Instructions to follow: In this exercise, write out the data word for word and leave every image out.
===== Given material
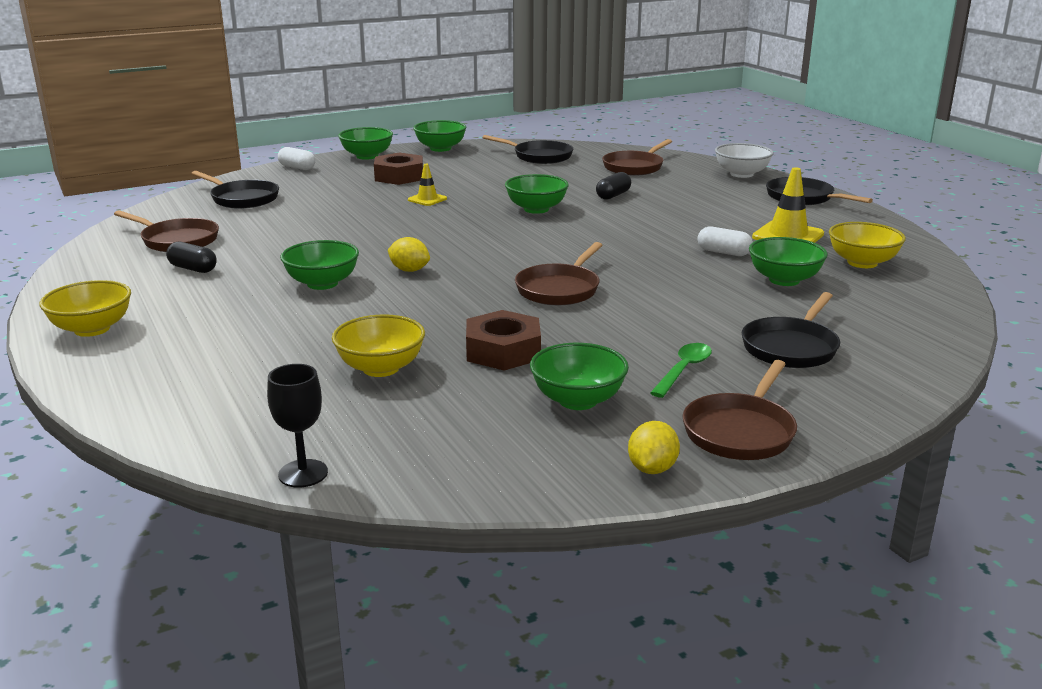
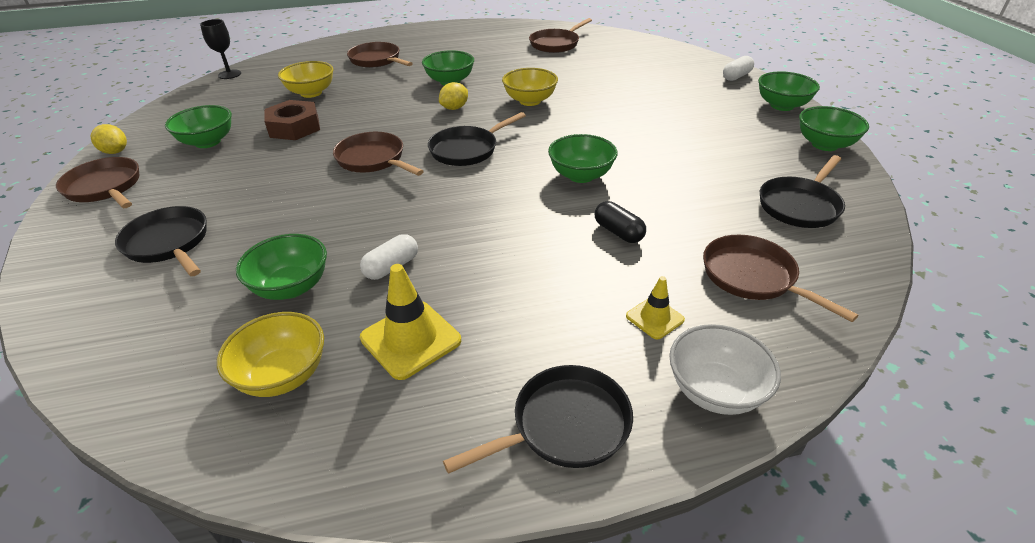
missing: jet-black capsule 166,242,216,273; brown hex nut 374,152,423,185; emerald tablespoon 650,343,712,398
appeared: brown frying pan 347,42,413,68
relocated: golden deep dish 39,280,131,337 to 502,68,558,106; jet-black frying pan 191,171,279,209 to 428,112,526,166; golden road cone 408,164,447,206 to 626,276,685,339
==========
Output of the exercise:
missing: jet-black capsule 166,242,216,273; brown hex nut 374,152,423,185; emerald tablespoon 650,343,712,398
appeared: brown frying pan 347,42,413,68
relocated: golden deep dish 39,280,131,337 to 502,68,558,106; jet-black frying pan 191,171,279,209 to 428,112,526,166; golden road cone 408,164,447,206 to 626,276,685,339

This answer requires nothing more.